Your task: Repeat everything in the listing exactly, except for the images.

☆ ☆ ☆ ☆ ☆

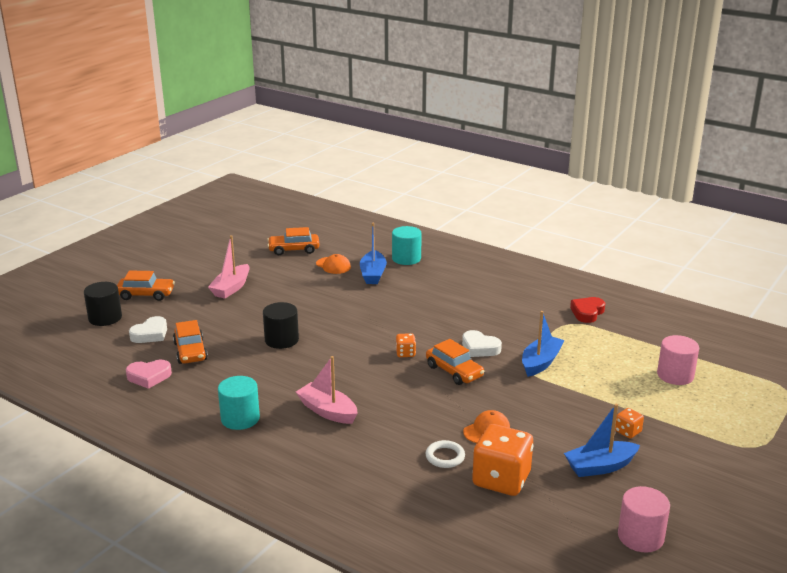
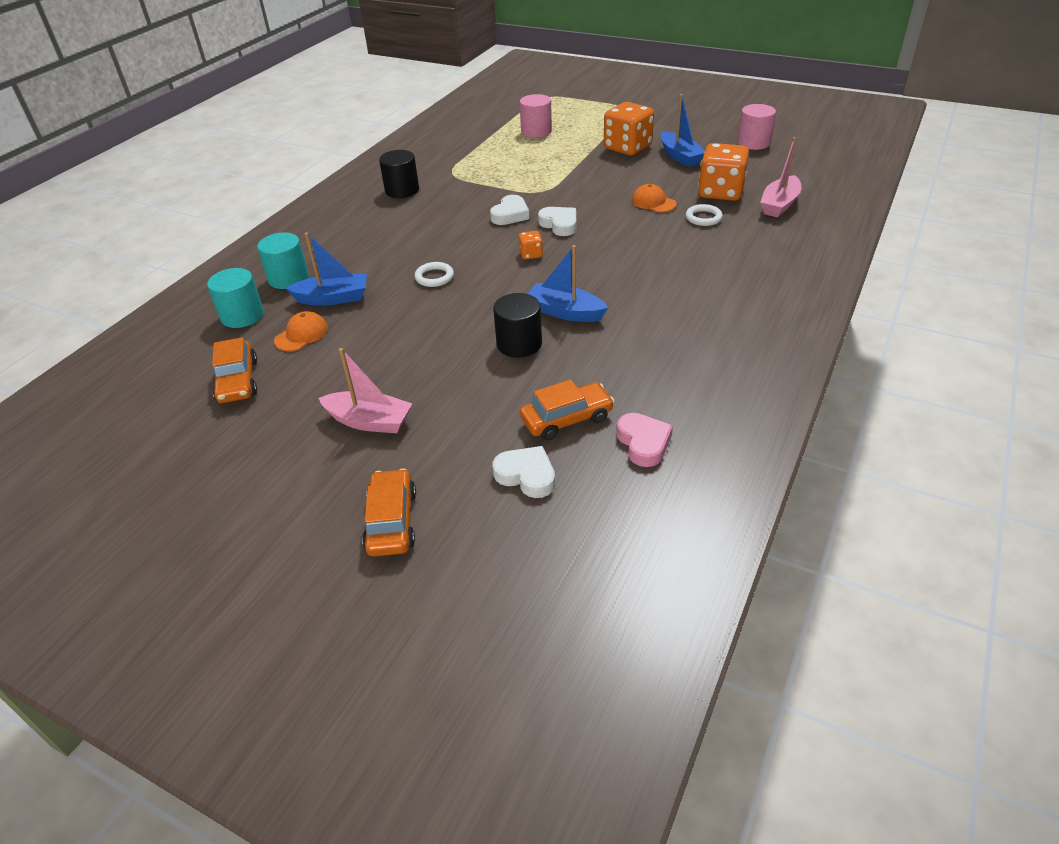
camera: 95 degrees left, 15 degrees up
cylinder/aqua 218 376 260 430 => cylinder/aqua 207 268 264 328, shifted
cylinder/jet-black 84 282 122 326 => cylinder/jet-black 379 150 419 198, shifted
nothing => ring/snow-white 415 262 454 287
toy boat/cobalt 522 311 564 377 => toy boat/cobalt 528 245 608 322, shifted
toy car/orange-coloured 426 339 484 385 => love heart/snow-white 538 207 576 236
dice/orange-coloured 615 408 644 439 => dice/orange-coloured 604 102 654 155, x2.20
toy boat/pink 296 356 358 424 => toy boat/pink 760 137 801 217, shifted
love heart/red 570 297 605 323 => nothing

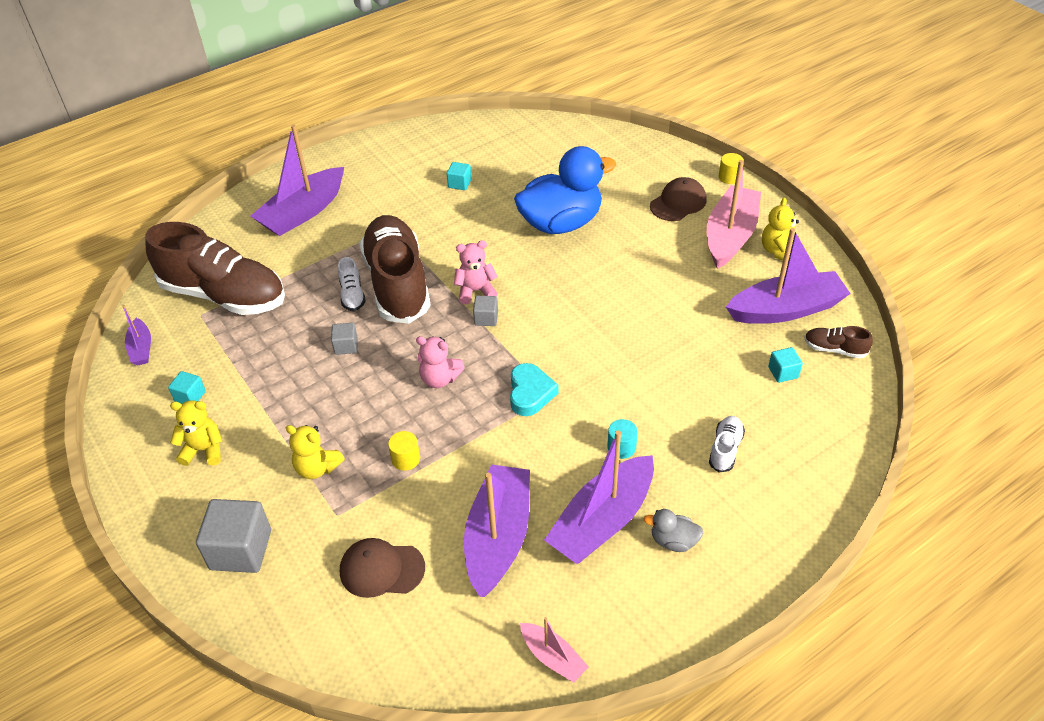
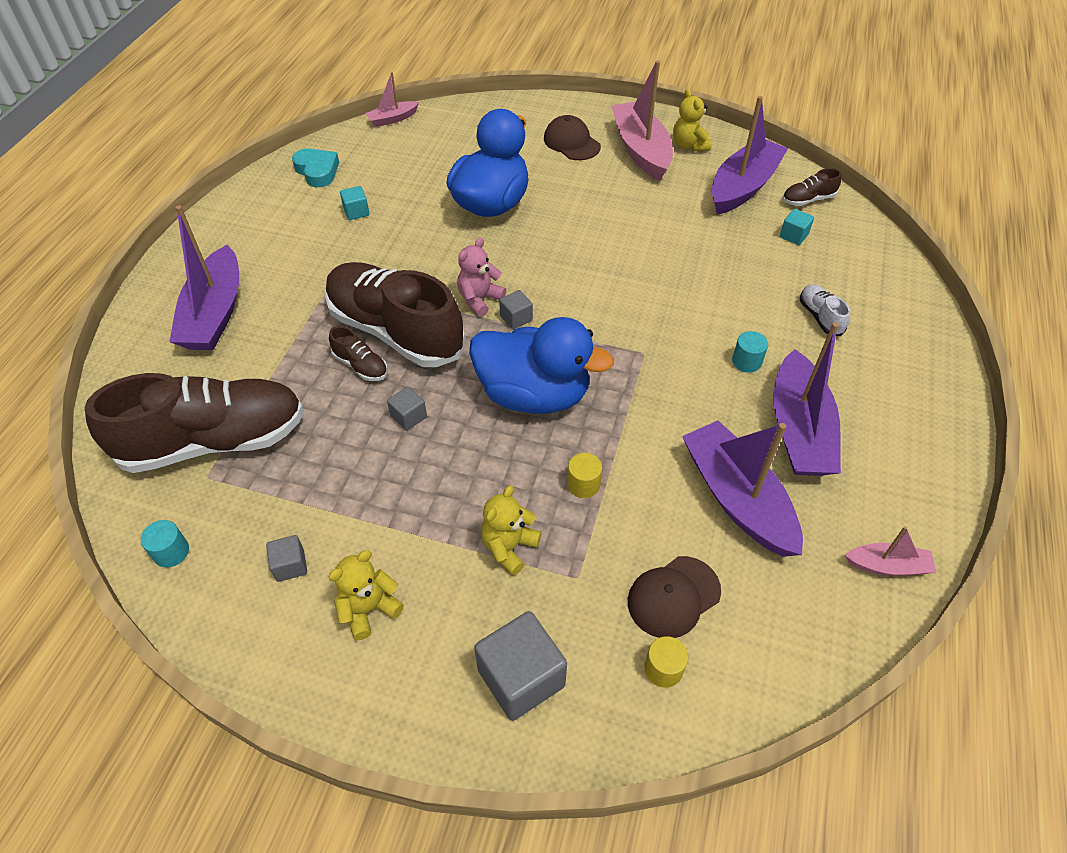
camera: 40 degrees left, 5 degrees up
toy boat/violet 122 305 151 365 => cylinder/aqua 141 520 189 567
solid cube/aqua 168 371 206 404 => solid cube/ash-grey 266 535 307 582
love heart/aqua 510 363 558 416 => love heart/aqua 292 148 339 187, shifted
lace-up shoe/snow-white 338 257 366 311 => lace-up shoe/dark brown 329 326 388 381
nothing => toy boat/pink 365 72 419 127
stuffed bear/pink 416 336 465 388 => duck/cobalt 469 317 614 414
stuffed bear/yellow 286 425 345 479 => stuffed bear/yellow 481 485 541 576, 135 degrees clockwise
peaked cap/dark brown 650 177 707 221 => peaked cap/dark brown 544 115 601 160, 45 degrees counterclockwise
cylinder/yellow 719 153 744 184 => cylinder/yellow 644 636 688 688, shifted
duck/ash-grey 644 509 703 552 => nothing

☆ ☆ ☆ ☆ ☆

Reply:
camera: 95 degrees left, 15 degrees up
cylinder/aqua 218 376 260 430 => cylinder/aqua 207 268 264 328, shifted
cylinder/jet-black 84 282 122 326 => cylinder/jet-black 379 150 419 198, shifted
nothing => ring/snow-white 415 262 454 287
toy boat/cobalt 522 311 564 377 => toy boat/cobalt 528 245 608 322, shifted
toy car/orange-coloured 426 339 484 385 => love heart/snow-white 538 207 576 236
dice/orange-coloured 615 408 644 439 => dice/orange-coloured 604 102 654 155, x2.20
toy boat/pink 296 356 358 424 => toy boat/pink 760 137 801 217, shifted
love heart/red 570 297 605 323 => nothing

camera: 40 degrees left, 5 degrees up
toy boat/violet 122 305 151 365 => cylinder/aqua 141 520 189 567
solid cube/aqua 168 371 206 404 => solid cube/ash-grey 266 535 307 582
love heart/aqua 510 363 558 416 => love heart/aqua 292 148 339 187, shifted
lace-up shoe/snow-white 338 257 366 311 => lace-up shoe/dark brown 329 326 388 381
nothing => toy boat/pink 365 72 419 127
stuffed bear/pink 416 336 465 388 => duck/cobalt 469 317 614 414
stuffed bear/yellow 286 425 345 479 => stuffed bear/yellow 481 485 541 576, 135 degrees clockwise
peaked cap/dark brown 650 177 707 221 => peaked cap/dark brown 544 115 601 160, 45 degrees counterclockwise
cylinder/yellow 719 153 744 184 => cylinder/yellow 644 636 688 688, shifted
duck/ash-grey 644 509 703 552 => nothing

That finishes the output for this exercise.